(Collected data entries)
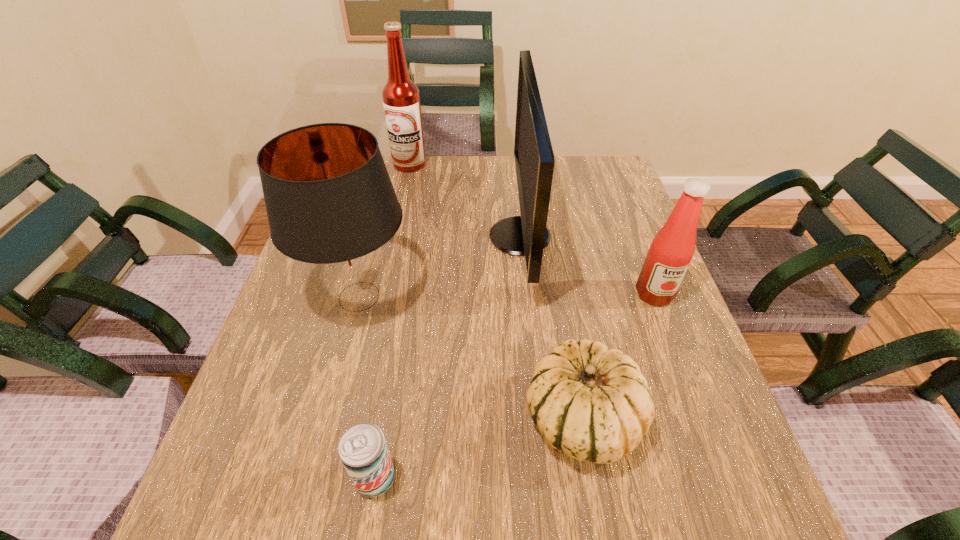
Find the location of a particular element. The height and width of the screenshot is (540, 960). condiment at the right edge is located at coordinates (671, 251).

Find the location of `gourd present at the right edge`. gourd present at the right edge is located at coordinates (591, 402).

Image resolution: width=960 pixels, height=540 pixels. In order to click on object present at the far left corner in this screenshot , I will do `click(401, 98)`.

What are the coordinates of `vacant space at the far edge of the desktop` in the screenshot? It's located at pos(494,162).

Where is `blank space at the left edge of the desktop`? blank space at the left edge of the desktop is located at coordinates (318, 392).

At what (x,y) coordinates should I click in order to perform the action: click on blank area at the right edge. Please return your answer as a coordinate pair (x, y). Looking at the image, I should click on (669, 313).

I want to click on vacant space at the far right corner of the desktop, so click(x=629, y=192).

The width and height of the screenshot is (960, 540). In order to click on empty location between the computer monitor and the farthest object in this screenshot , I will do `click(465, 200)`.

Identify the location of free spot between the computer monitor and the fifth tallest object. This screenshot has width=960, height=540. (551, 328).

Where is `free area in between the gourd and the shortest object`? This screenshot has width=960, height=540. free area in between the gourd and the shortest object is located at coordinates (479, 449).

* * *

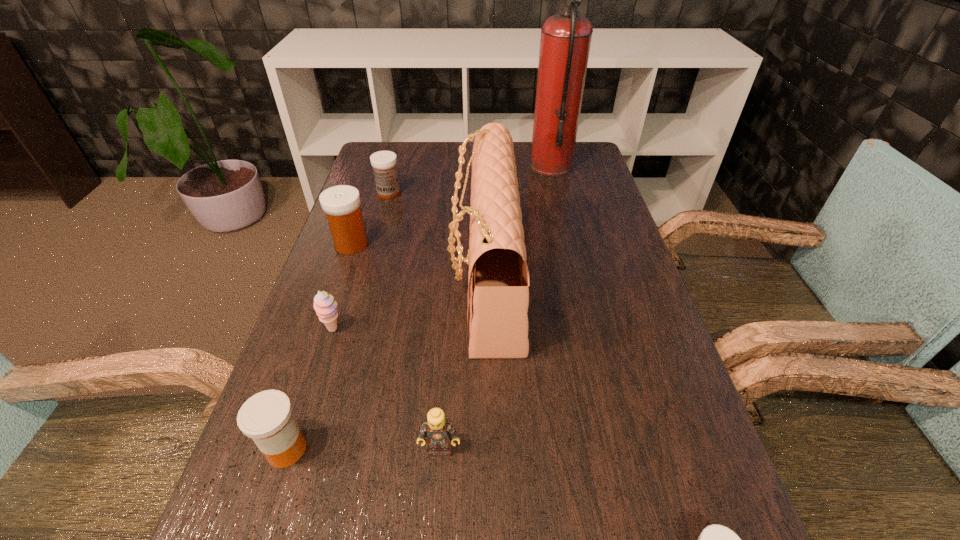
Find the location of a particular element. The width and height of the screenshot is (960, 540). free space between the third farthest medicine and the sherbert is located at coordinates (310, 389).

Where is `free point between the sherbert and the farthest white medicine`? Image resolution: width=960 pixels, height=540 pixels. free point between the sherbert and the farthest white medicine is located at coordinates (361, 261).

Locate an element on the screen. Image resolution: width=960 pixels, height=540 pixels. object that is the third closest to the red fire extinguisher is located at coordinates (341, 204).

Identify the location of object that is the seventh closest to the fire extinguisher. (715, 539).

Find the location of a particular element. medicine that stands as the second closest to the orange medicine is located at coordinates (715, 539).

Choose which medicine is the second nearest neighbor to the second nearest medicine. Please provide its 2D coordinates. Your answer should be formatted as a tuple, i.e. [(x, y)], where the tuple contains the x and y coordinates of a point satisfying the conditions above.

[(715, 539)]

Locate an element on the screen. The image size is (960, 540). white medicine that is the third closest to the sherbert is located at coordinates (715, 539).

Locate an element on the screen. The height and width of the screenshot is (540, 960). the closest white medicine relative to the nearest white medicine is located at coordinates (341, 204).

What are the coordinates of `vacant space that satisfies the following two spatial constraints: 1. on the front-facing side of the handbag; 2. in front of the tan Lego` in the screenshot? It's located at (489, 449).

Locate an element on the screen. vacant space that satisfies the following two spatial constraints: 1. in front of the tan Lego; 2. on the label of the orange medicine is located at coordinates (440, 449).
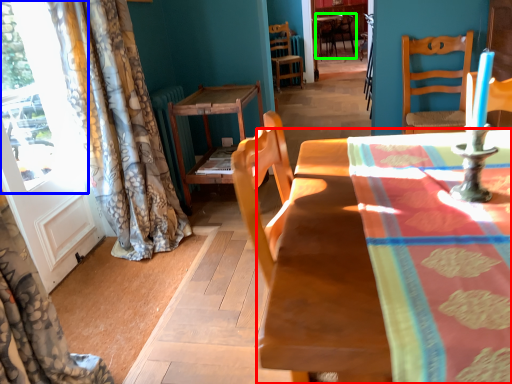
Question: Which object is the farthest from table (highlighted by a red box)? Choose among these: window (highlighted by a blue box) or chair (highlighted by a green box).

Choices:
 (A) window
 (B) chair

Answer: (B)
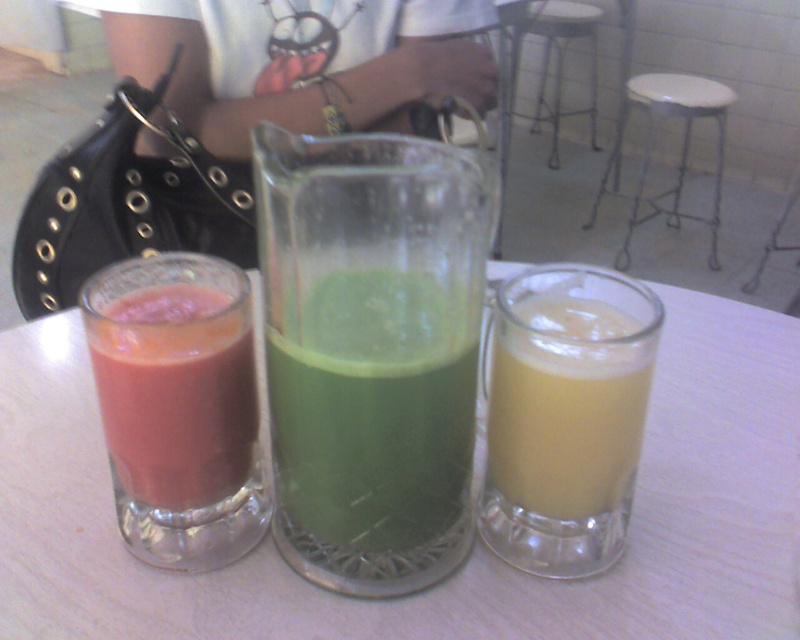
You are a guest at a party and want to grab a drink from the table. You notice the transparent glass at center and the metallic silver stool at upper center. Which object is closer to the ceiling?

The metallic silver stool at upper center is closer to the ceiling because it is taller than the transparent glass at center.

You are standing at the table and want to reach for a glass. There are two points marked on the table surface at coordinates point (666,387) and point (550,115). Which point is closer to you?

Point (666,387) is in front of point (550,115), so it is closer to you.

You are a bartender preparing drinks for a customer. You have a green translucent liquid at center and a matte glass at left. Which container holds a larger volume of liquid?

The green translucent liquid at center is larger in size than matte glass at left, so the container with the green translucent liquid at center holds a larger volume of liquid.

> **Exercise**
Copy the entries above from the line containing "Answer: (B)" through the line containing "The green translucent liquid at center is", keeping each line unchanged. Leave the pictures out of your copy.

> **Answer box**
Answer: (B)
You are a guest at a party and want to grab a drink from the table. You notice the transparent glass at center and the metallic silver stool at upper center. Which object is closer to the ceiling?

The metallic silver stool at upper center is closer to the ceiling because it is taller than the transparent glass at center.

You are standing at the table and want to reach for a glass. There are two points marked on the table surface at coordinates point (666,387) and point (550,115). Which point is closer to you?

Point (666,387) is in front of point (550,115), so it is closer to you.

You are a bartender preparing drinks for a customer. You have a green translucent liquid at center and a matte glass at left. Which container holds a larger volume of liquid?

The green translucent liquid at center is larger in size than matte glass at left, so the container with the green translucent liquid at center holds a larger volume of liquid.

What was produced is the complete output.